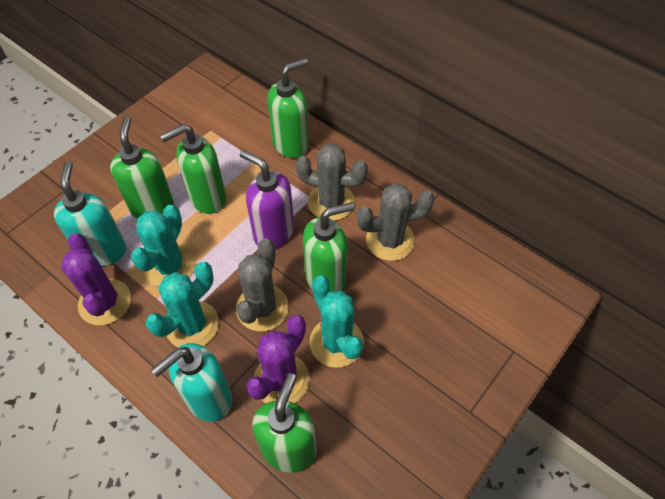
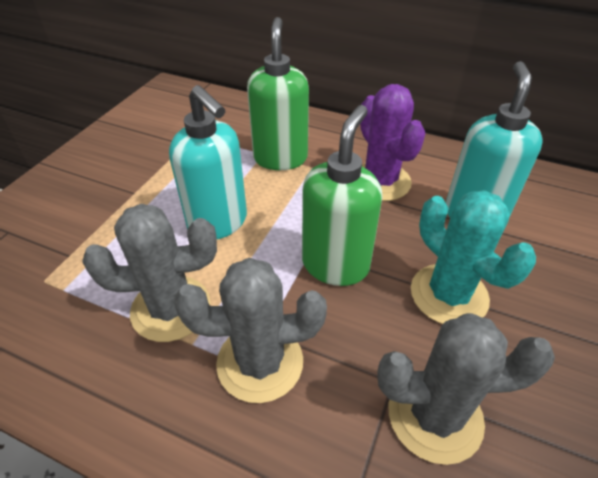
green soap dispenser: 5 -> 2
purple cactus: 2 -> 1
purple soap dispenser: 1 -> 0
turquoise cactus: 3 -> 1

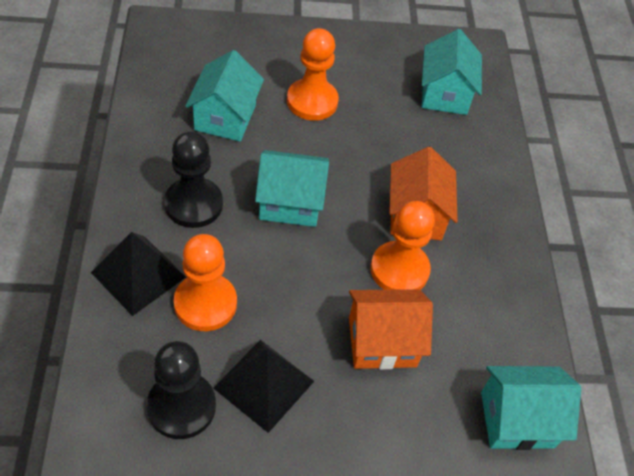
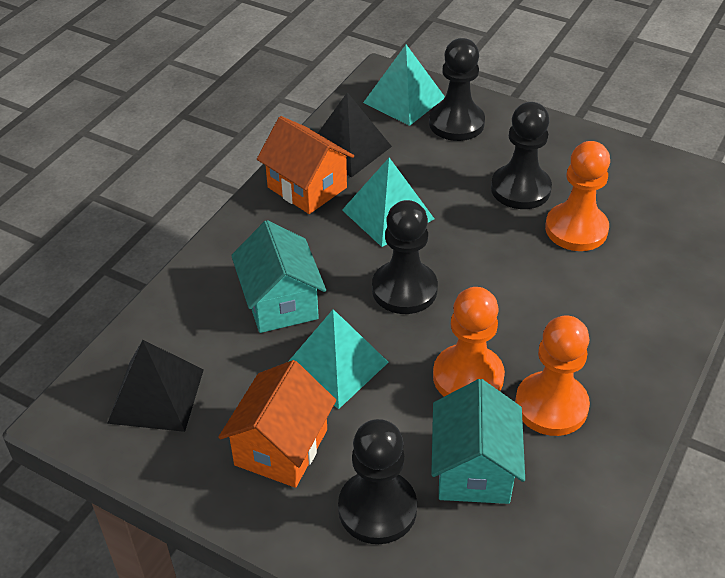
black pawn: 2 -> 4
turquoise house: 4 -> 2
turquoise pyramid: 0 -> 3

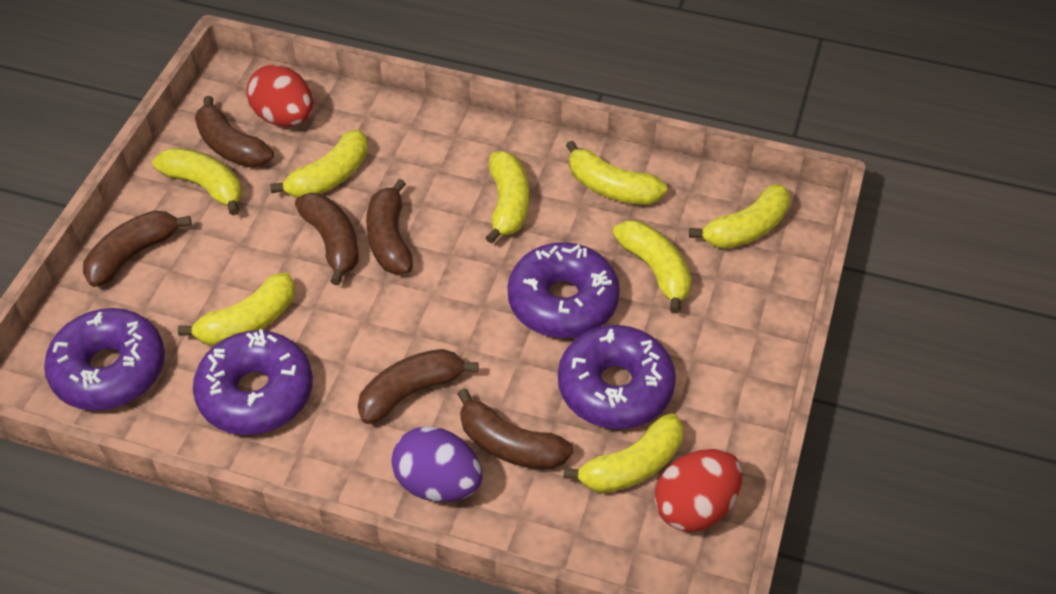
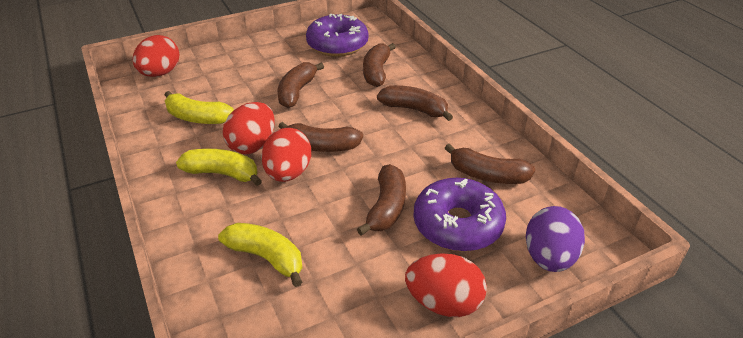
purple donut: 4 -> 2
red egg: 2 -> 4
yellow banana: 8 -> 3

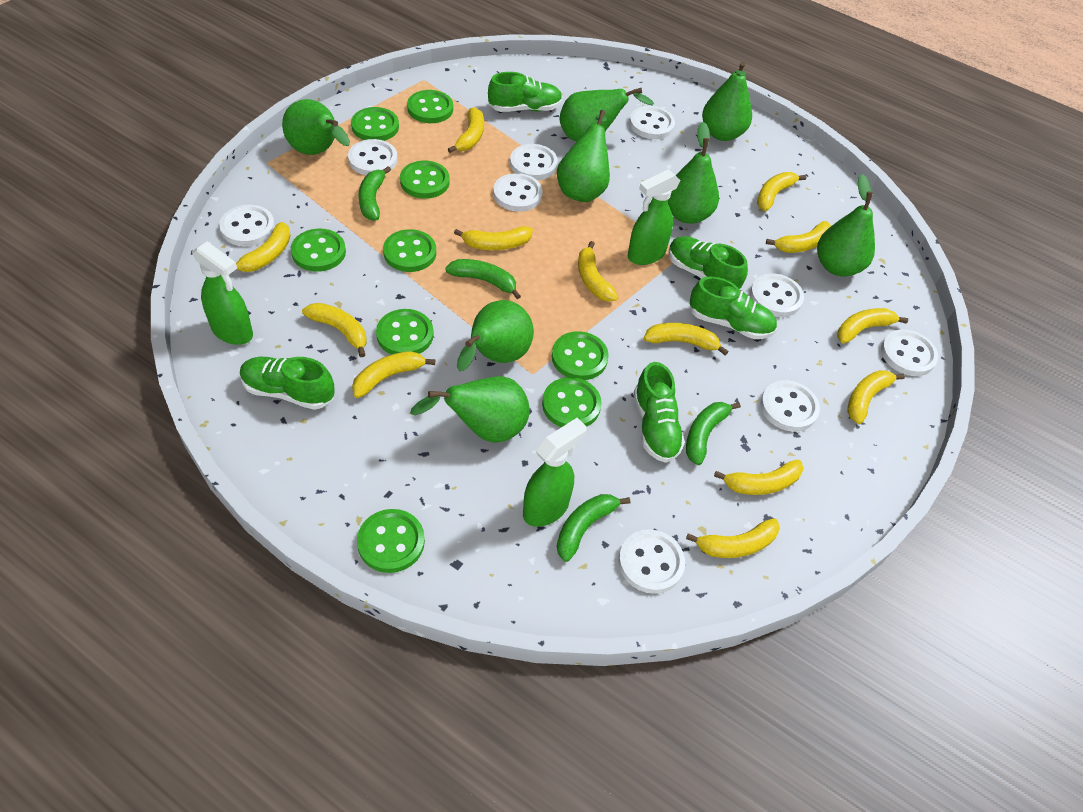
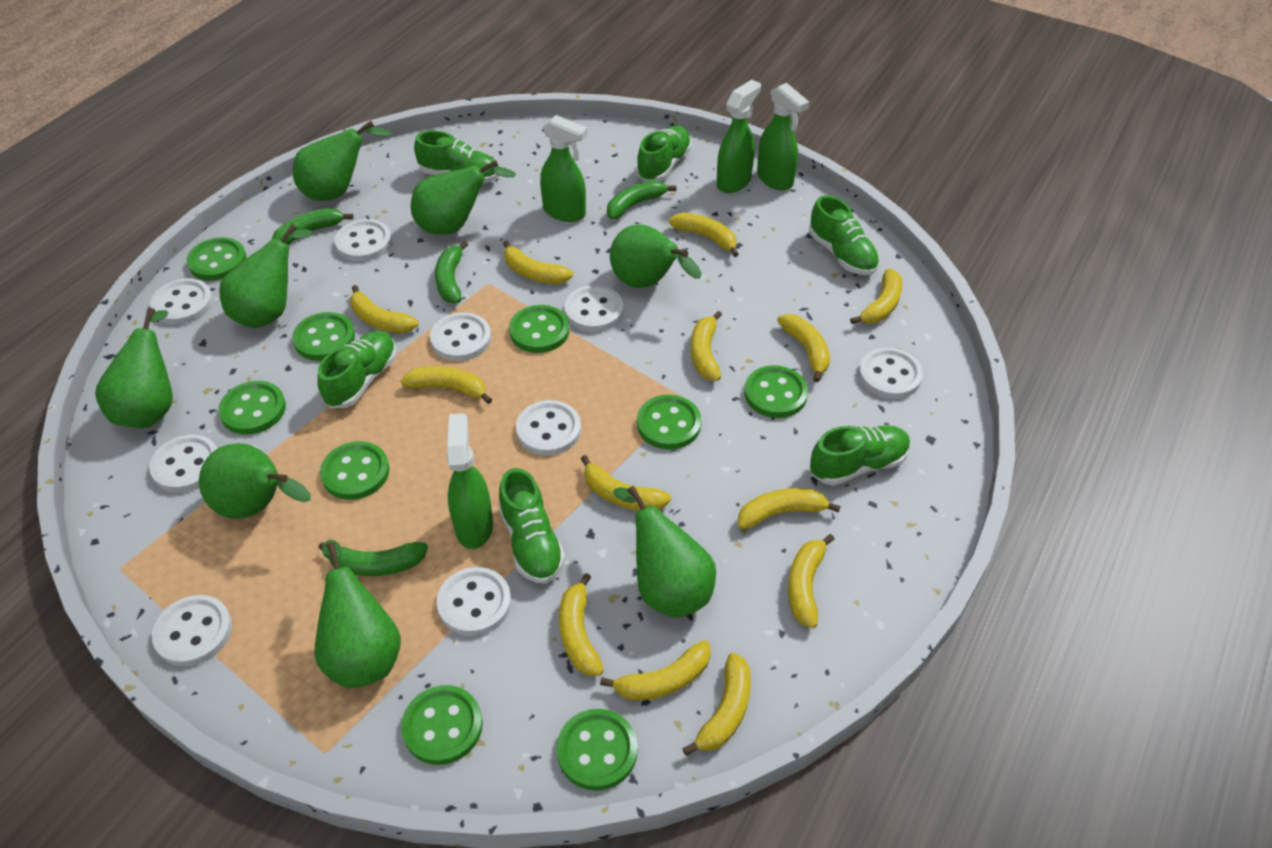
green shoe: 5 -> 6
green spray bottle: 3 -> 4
:::::
[EXERCISE AIM]: Take the line with "red egg: 2 -> 4" and each line after it through the end of the material above, and reproduce them exactly, both ends included, without pictures.

[PROBLEM SOLUTION]:
red egg: 2 -> 4
yellow banana: 8 -> 3

green shoe: 5 -> 6
green spray bottle: 3 -> 4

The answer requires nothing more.